■ Material to process ■
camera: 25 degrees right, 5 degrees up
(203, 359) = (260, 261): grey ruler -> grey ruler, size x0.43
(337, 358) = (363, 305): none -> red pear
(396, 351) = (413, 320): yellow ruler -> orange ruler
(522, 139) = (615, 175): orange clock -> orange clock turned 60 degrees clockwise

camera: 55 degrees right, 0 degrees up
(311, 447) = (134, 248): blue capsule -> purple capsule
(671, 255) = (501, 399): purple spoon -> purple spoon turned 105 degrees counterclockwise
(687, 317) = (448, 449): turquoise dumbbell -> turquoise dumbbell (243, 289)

---

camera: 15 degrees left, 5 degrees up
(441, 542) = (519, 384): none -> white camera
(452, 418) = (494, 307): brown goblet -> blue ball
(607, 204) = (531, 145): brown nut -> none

■ Task ■
Your task is to copy each line of the entries that includes the word "right".

■ Exercise response ■
camera: 25 degrees right, 5 degrees up
camera: 55 degrees right, 0 degrees up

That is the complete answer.